* _What you have to do_
Within this listing, how many lines include the word "none"? Only the number should be given.

* _Provided material_
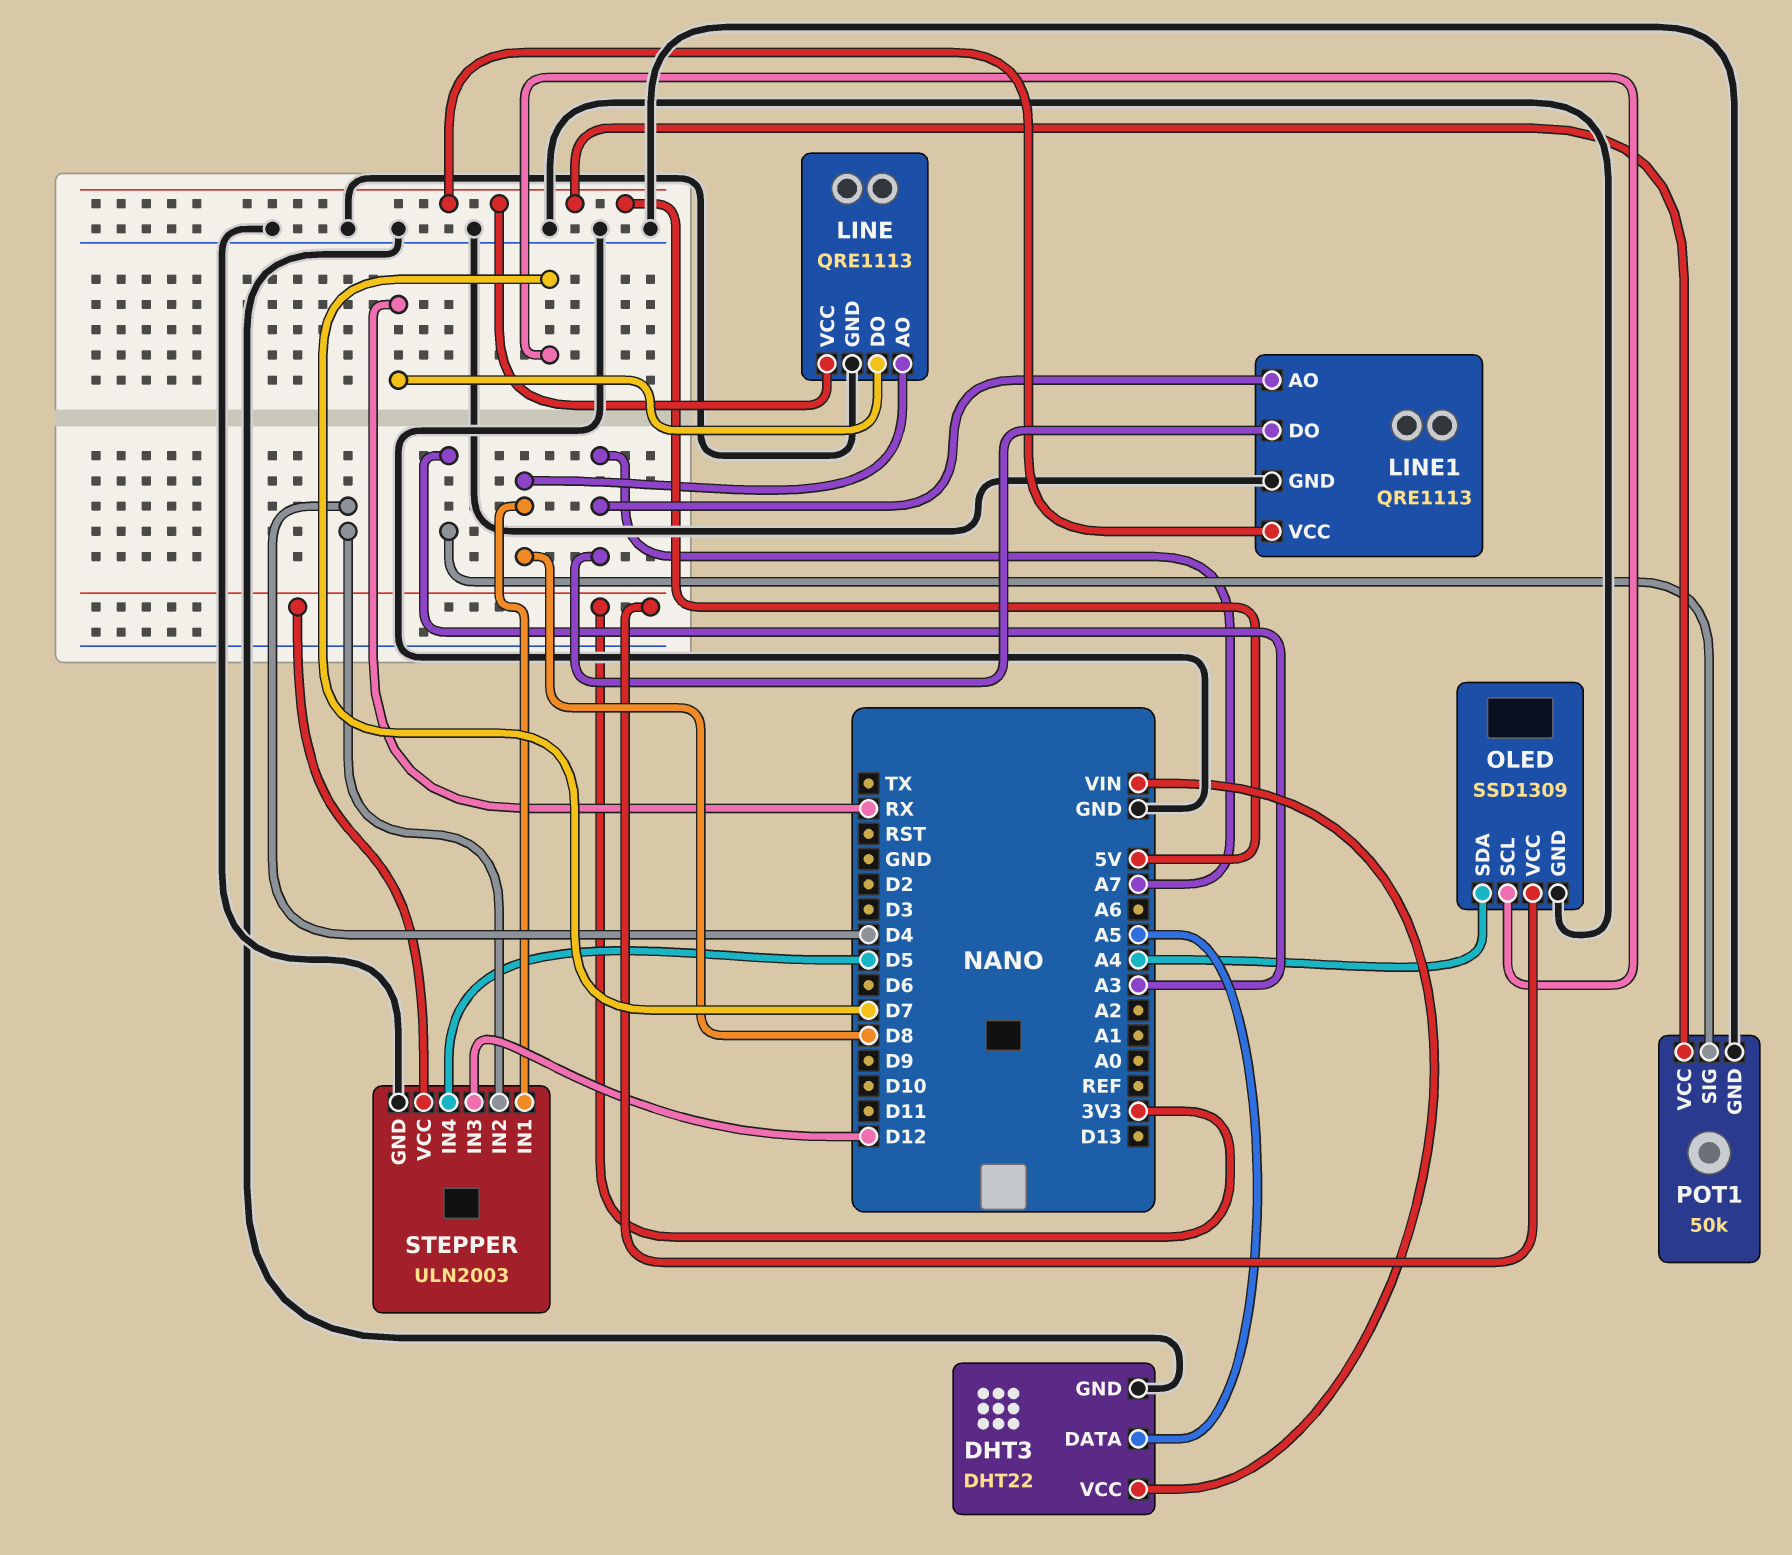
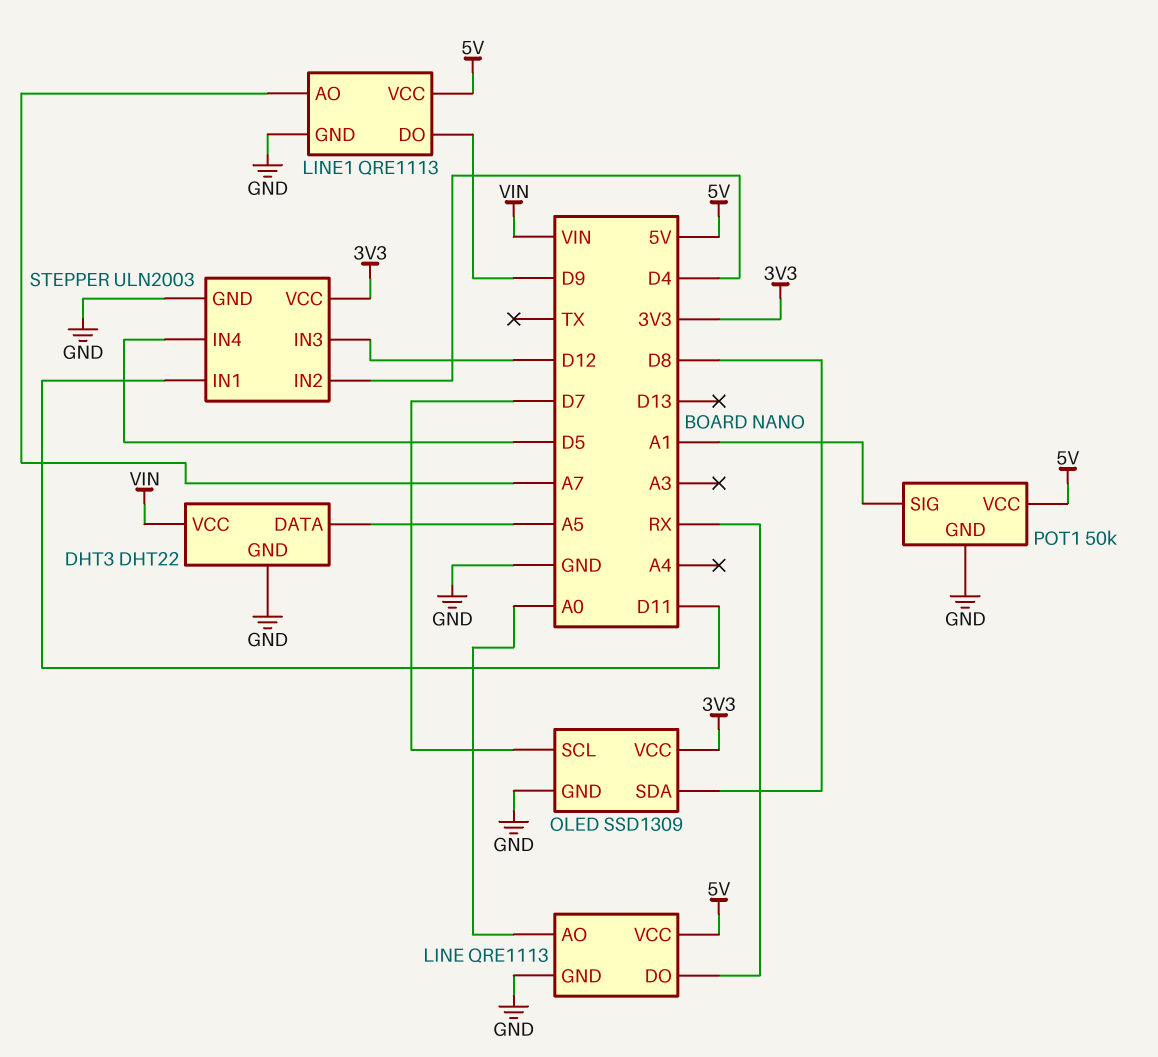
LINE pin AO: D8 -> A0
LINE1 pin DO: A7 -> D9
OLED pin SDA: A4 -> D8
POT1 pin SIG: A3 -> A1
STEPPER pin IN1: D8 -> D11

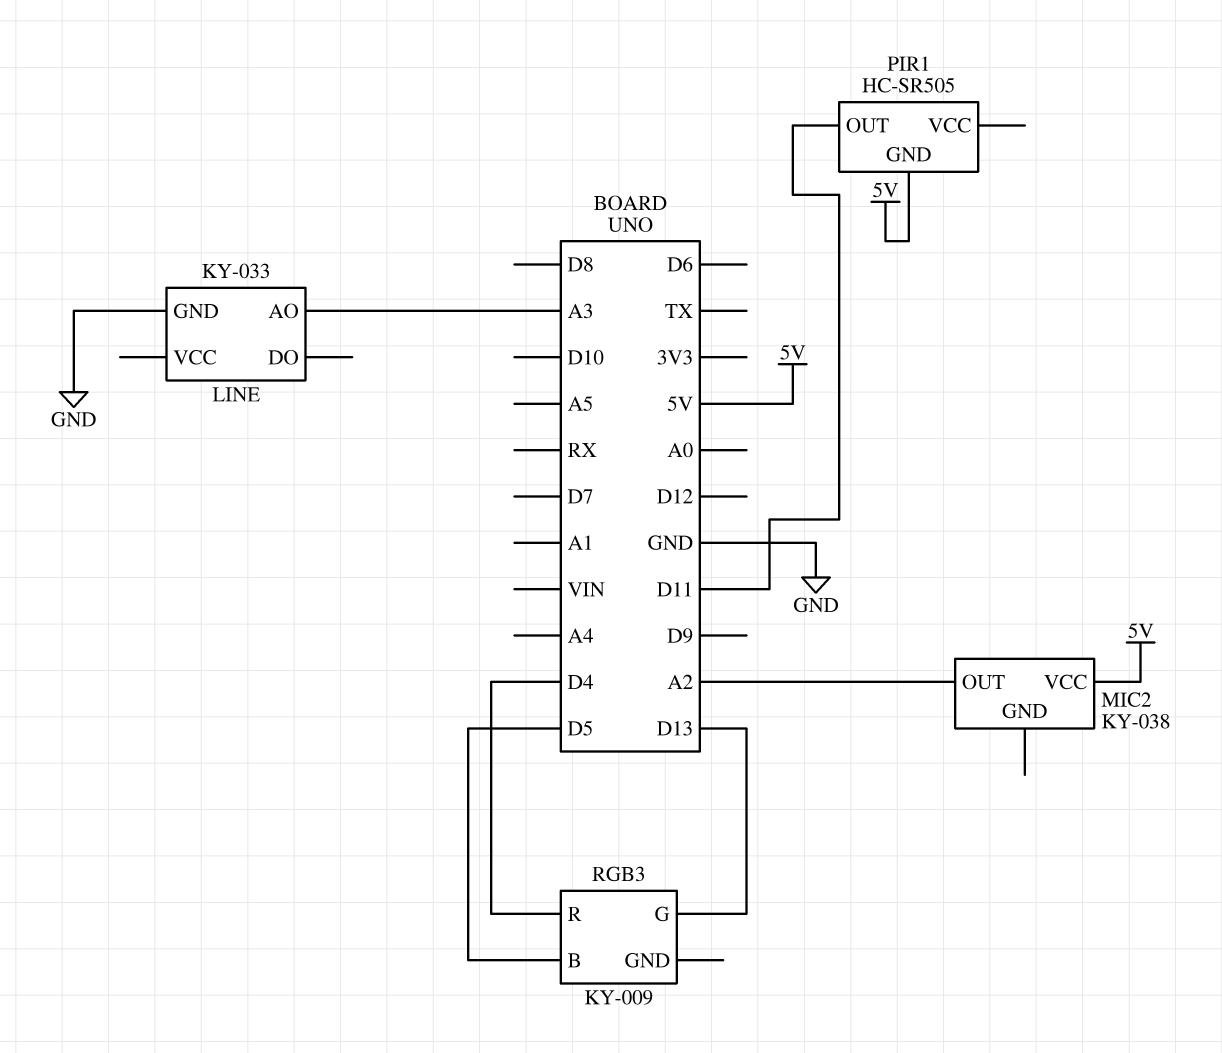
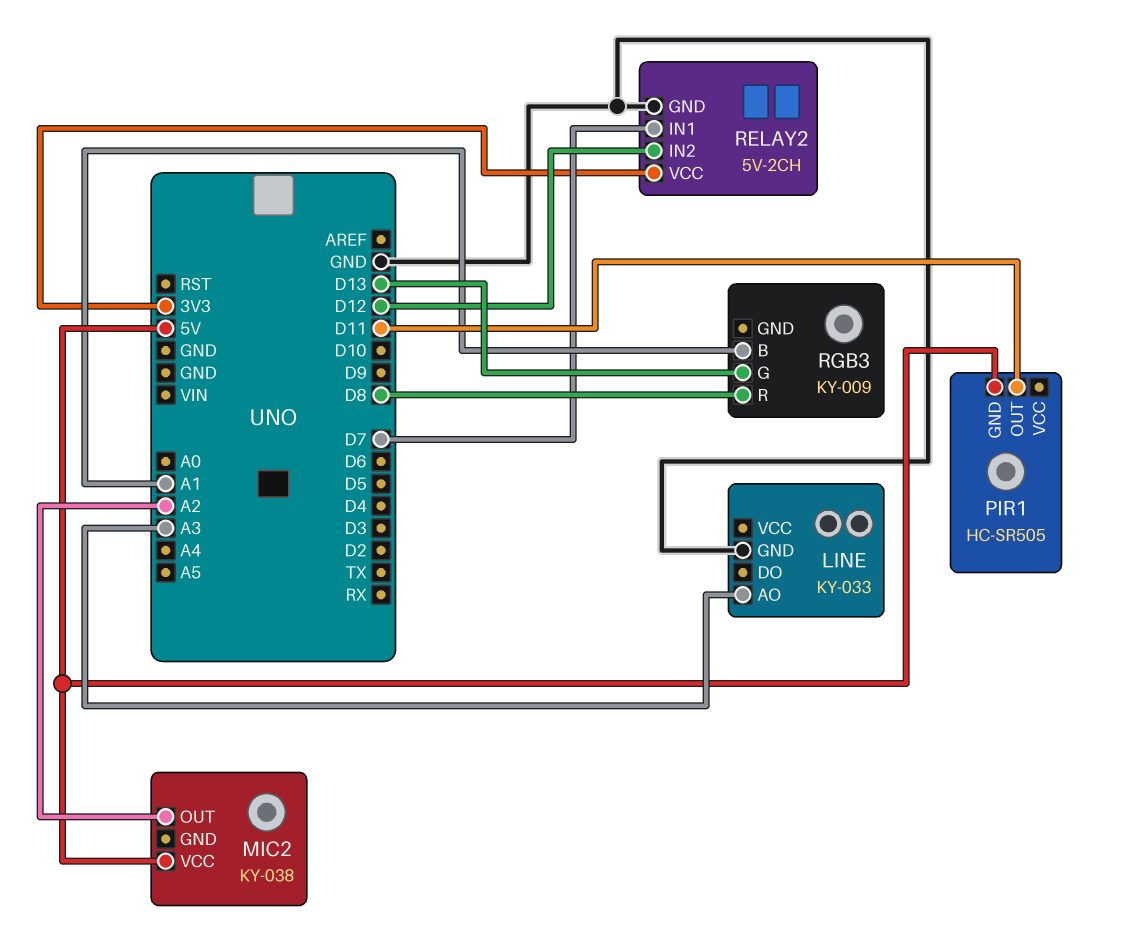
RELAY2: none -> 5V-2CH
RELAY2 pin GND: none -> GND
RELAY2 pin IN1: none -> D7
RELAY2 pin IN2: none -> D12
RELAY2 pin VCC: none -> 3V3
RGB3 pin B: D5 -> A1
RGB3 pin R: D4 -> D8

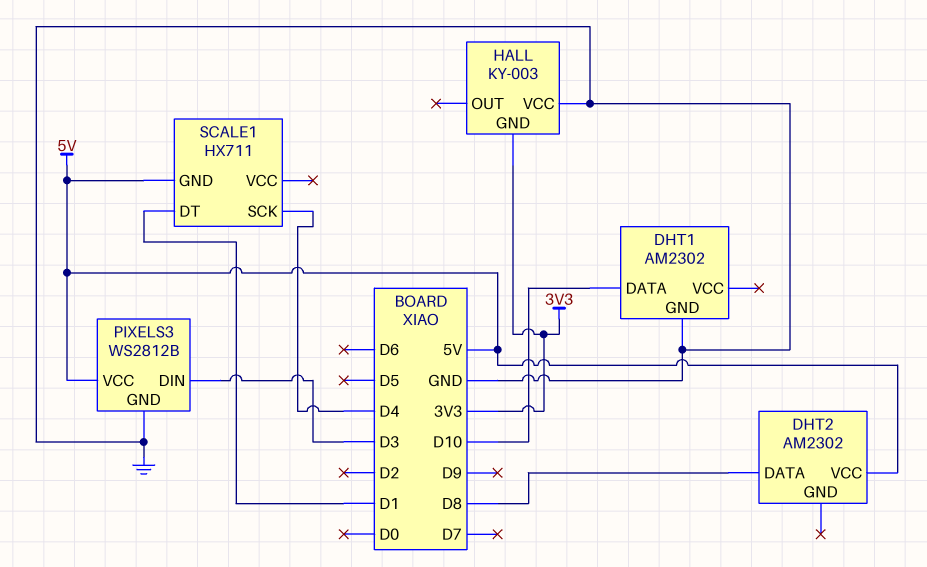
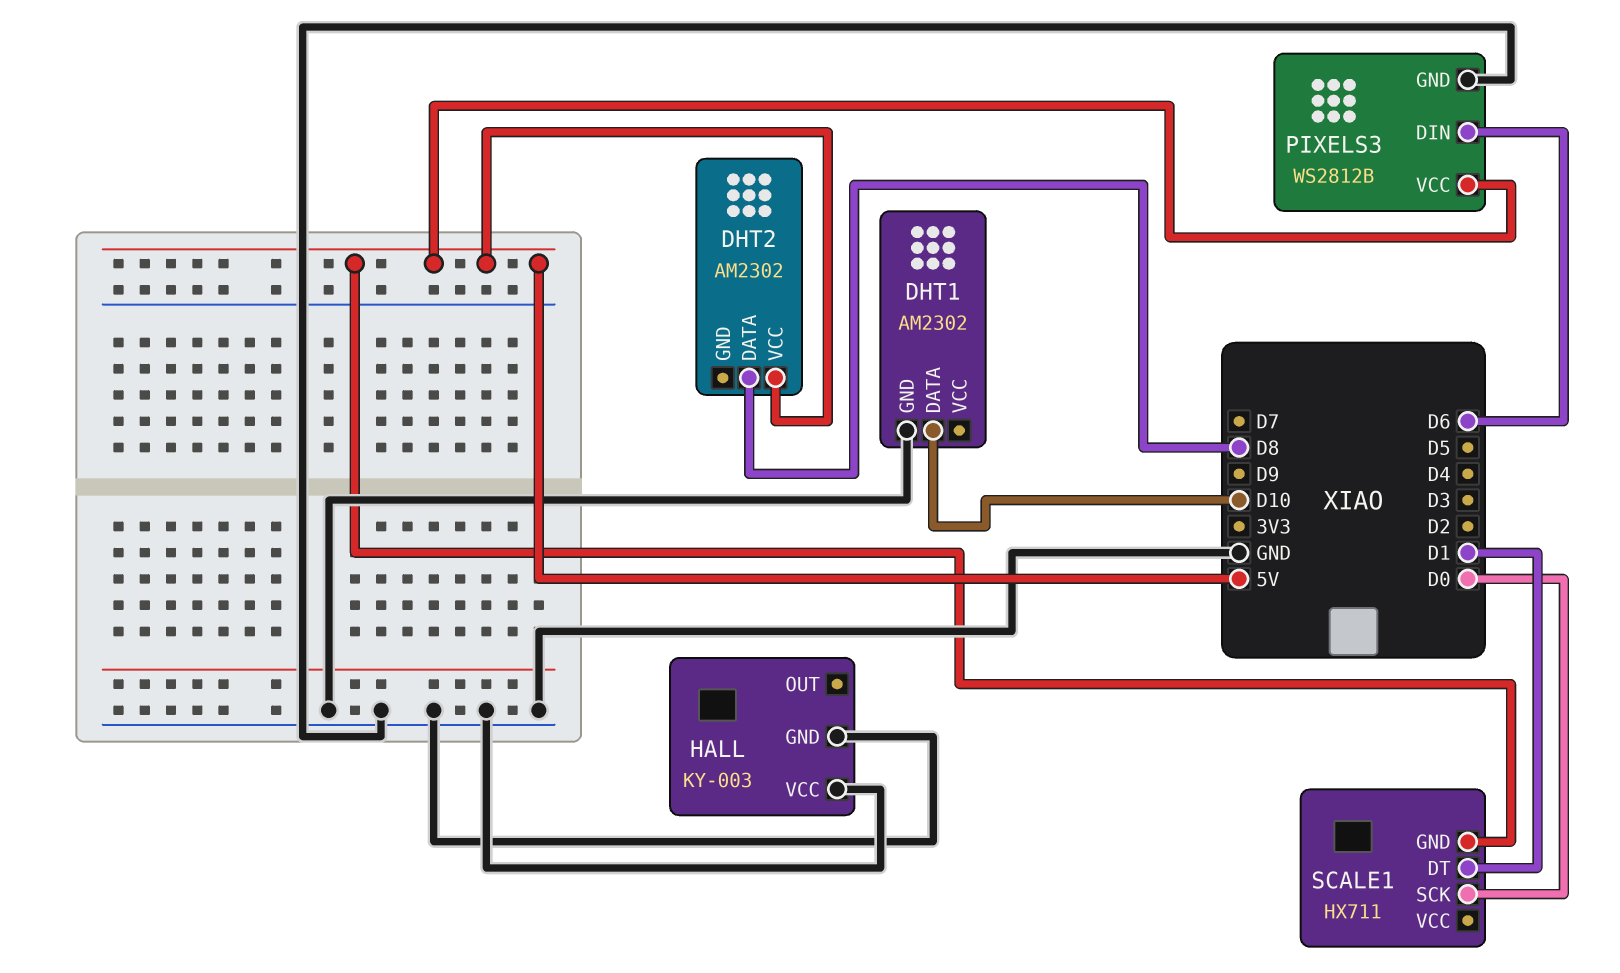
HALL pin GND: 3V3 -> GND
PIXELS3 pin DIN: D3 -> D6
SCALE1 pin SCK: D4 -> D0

* _Output of the exercise_
5